Dataset items
━━━━━━━━

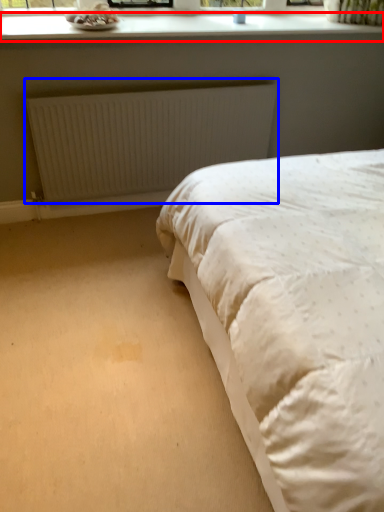
Question: Which point is closer to the camera, window sill (highlighted by a red box) or radiator (highlighted by a blue box)?

Choices:
 (A) window sill
 (B) radiator

Answer: (A)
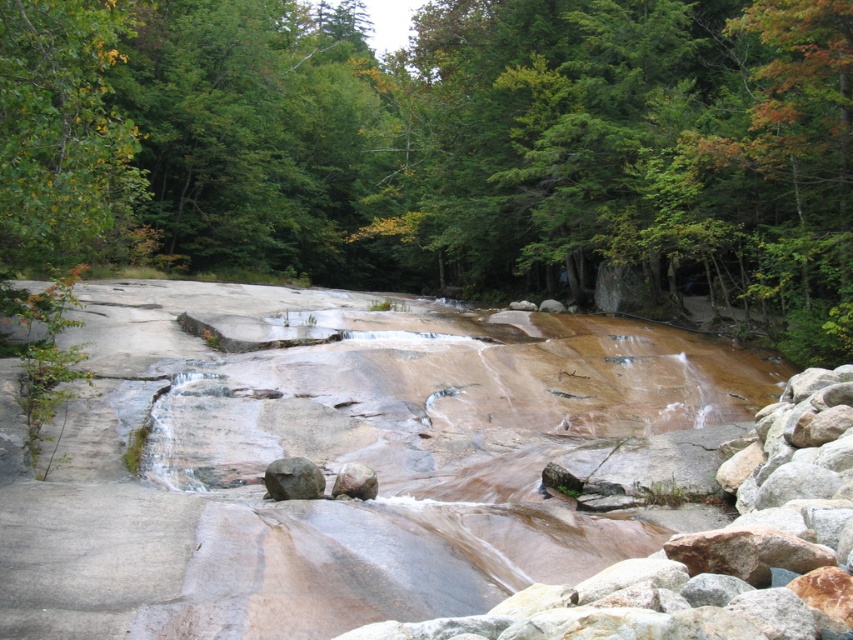
You are a hiker trying to cross the stream by stepping on the rocks. You have a backpack that requires a stable surface. Which rock should you choose between the smooth brown rock at center and the smooth gray rock at center?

━━━━━━━━

**What this task involves**
Repeat the rows word for word, from the beginning through the line containing "Answer: (A)". Leave the pictures out of your answer.

**Response box**
Question: Which point is closer to the camera, window sill (highlighted by a red box) or radiator (highlighted by a blue box)?

Choices:
 (A) window sill
 (B) radiator

Answer: (A)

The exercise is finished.